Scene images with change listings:
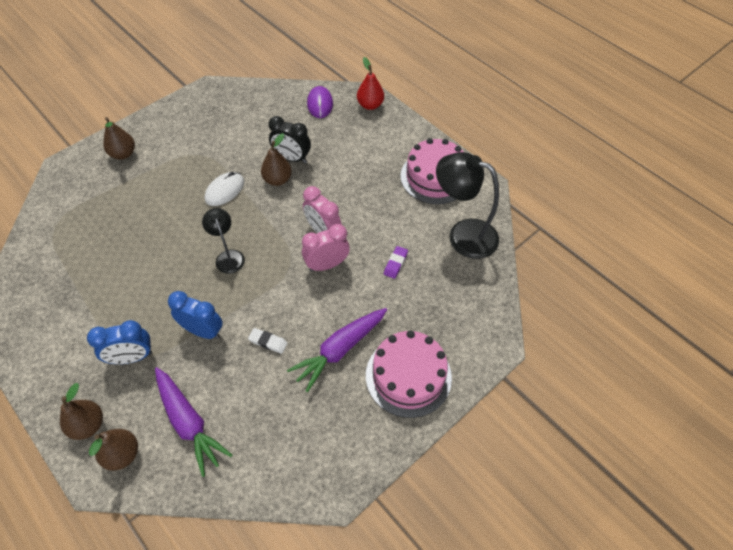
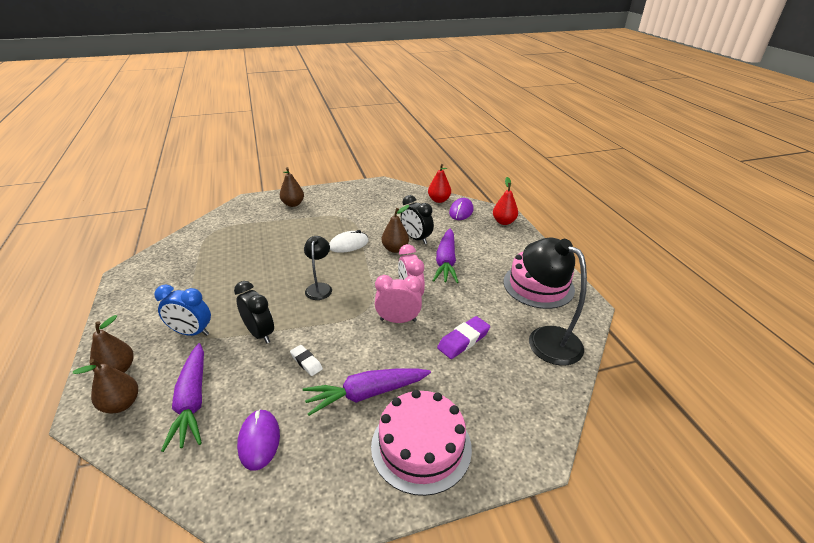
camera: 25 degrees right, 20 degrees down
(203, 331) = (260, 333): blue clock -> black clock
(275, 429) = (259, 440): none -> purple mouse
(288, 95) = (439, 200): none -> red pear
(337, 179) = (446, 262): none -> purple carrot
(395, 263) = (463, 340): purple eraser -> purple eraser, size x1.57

...

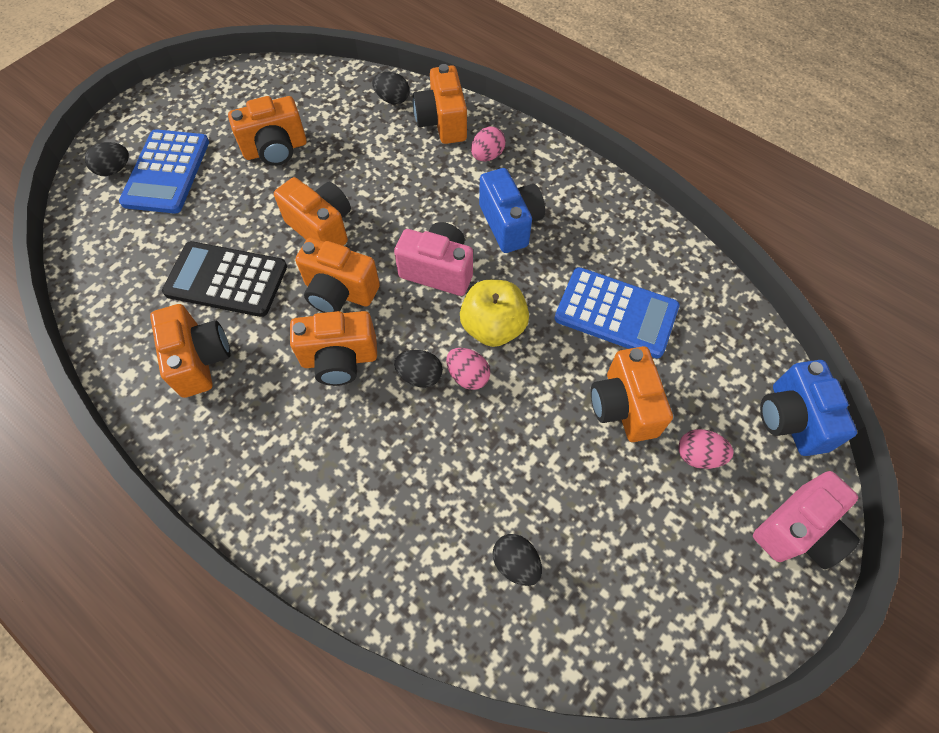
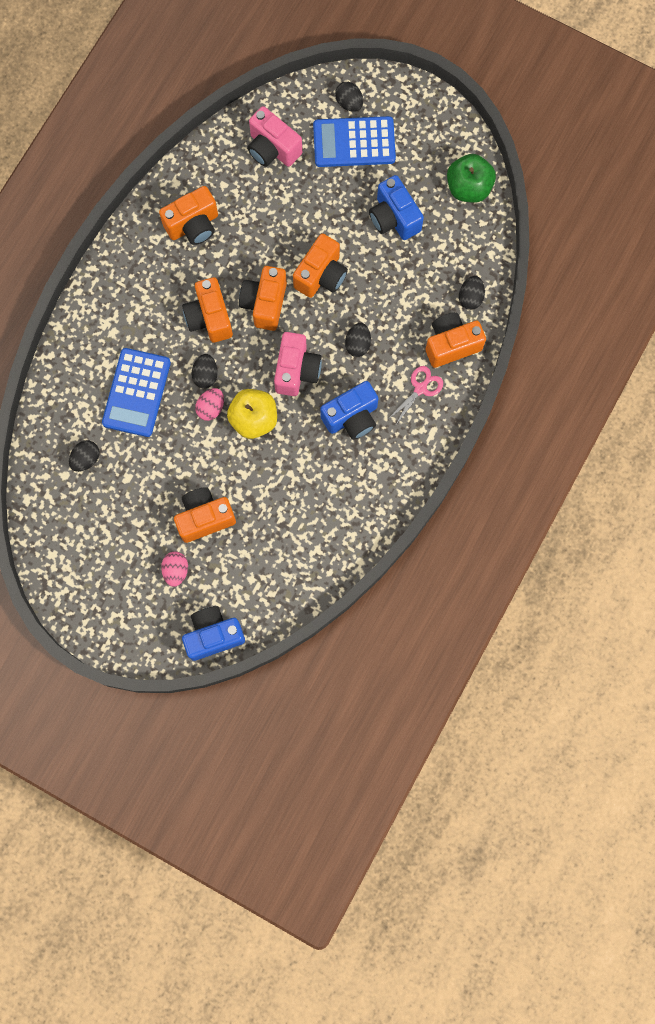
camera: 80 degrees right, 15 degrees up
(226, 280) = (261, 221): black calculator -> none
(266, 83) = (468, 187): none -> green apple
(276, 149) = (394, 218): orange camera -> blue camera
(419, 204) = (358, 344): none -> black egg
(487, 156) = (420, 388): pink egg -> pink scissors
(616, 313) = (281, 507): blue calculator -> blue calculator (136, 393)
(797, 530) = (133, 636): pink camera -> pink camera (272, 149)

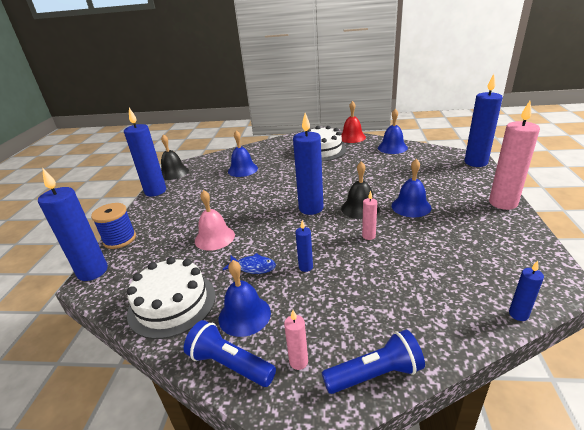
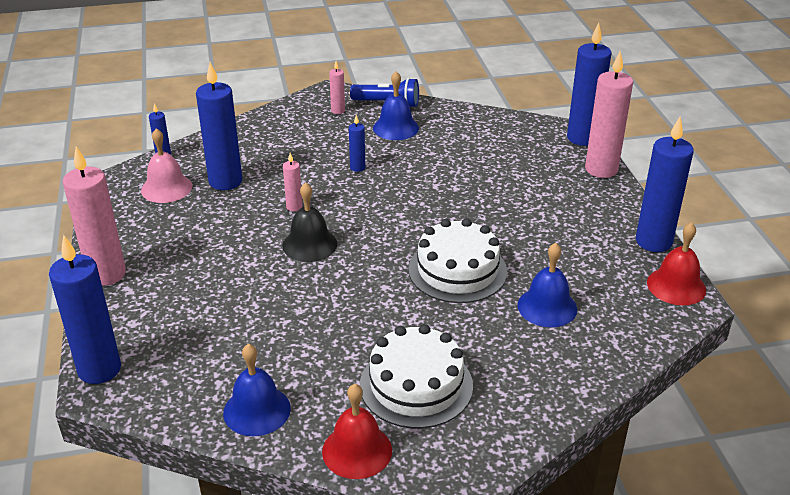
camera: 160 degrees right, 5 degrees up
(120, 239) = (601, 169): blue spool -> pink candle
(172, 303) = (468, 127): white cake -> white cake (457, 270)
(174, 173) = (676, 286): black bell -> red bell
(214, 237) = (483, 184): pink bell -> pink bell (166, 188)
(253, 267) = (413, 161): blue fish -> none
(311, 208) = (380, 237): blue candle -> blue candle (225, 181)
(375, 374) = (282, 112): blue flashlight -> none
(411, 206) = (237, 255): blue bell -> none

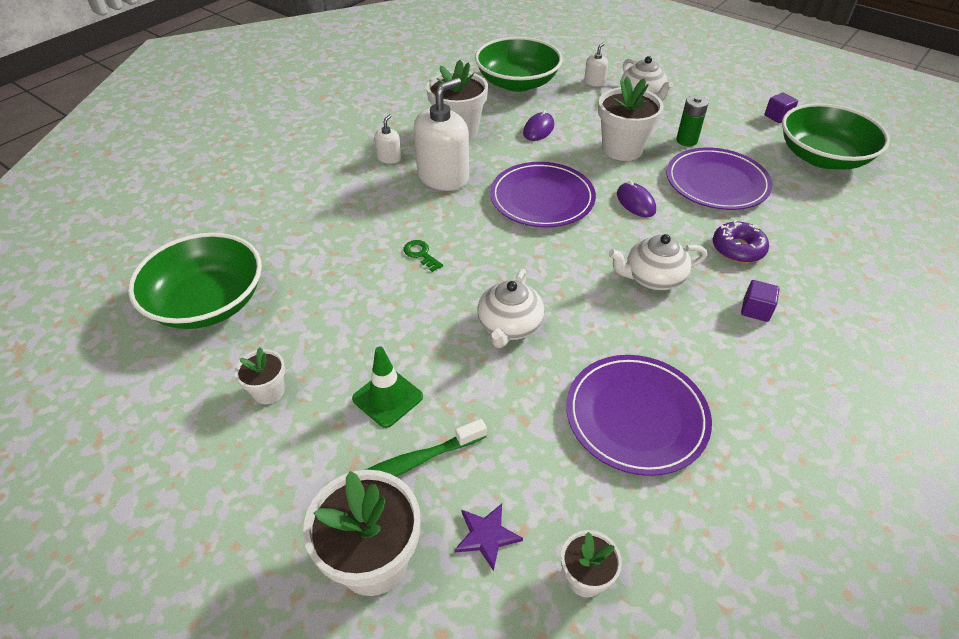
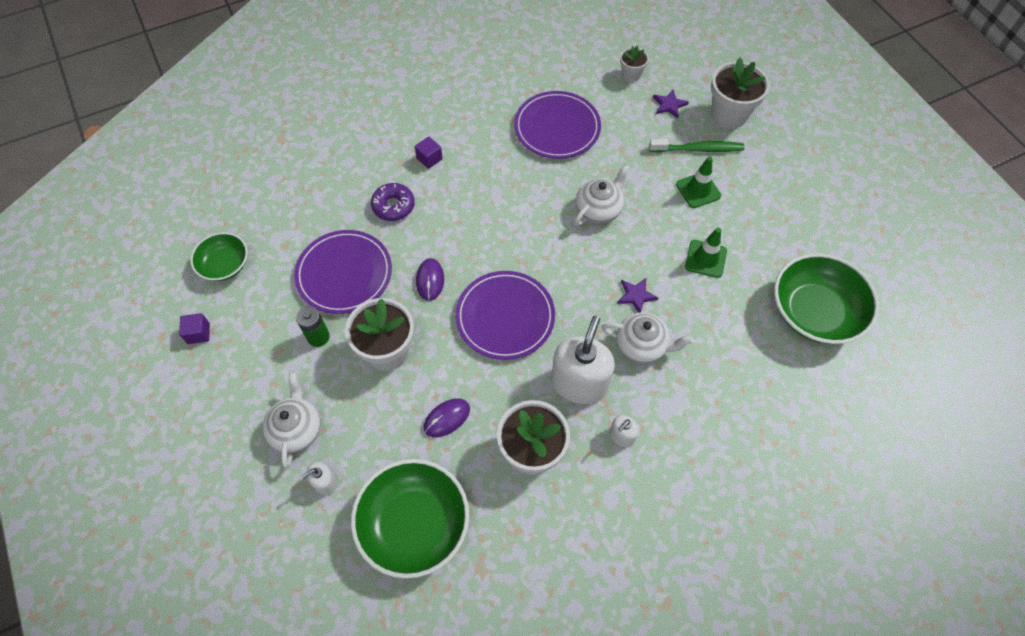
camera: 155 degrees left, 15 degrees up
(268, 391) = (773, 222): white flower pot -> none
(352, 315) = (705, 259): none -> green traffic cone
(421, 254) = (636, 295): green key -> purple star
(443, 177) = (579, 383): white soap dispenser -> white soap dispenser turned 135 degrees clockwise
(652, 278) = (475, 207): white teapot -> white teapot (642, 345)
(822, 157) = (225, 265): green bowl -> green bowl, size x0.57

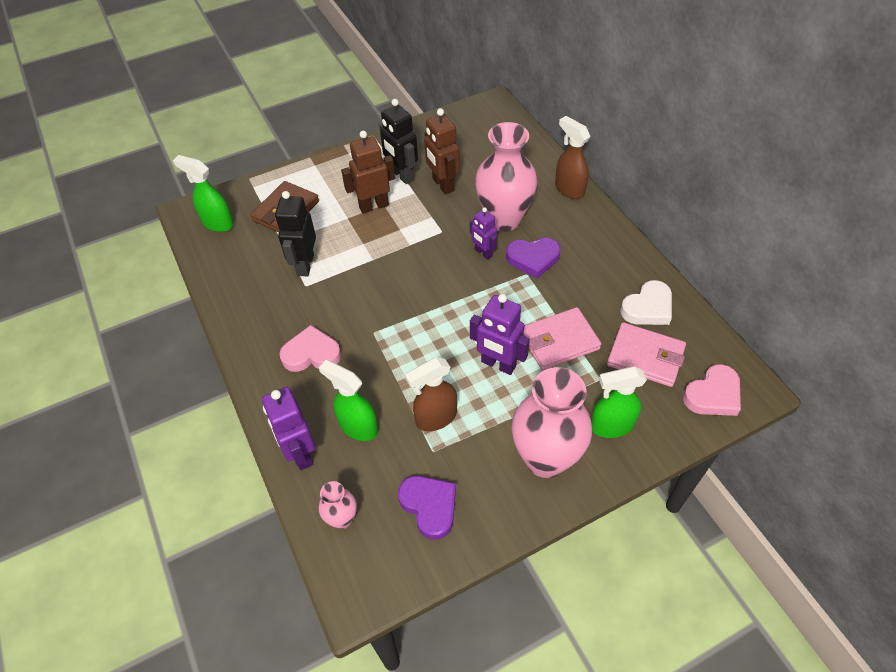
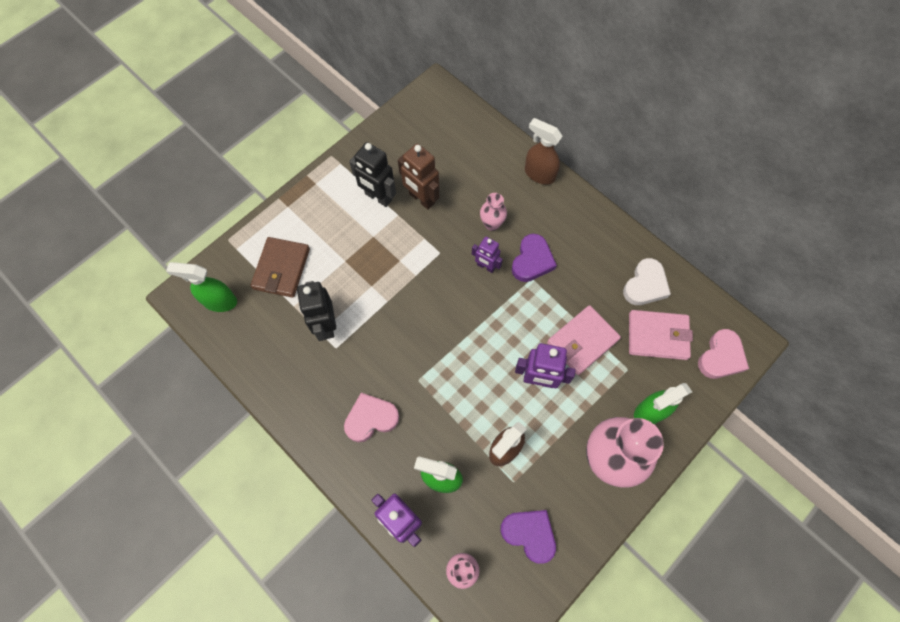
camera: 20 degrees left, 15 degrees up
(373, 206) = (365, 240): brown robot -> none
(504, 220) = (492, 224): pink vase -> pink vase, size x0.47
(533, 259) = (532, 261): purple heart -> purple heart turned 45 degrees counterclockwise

§ **JOB ITEM**: Check each line of the records above for the string "camera", and report every line that has it.

§ **RESPONSE BOX**:
camera: 25 degrees right, 20 degrees down
camera: 80 degrees right, 15 degrees up
(276, 149) = (394, 218): orange camera -> blue camera
(797, 530) = (133, 636): pink camera -> pink camera (272, 149)
camera: 160 degrees right, 5 degrees up
camera: 155 degrees left, 15 degrees up
camera: 20 degrees left, 15 degrees up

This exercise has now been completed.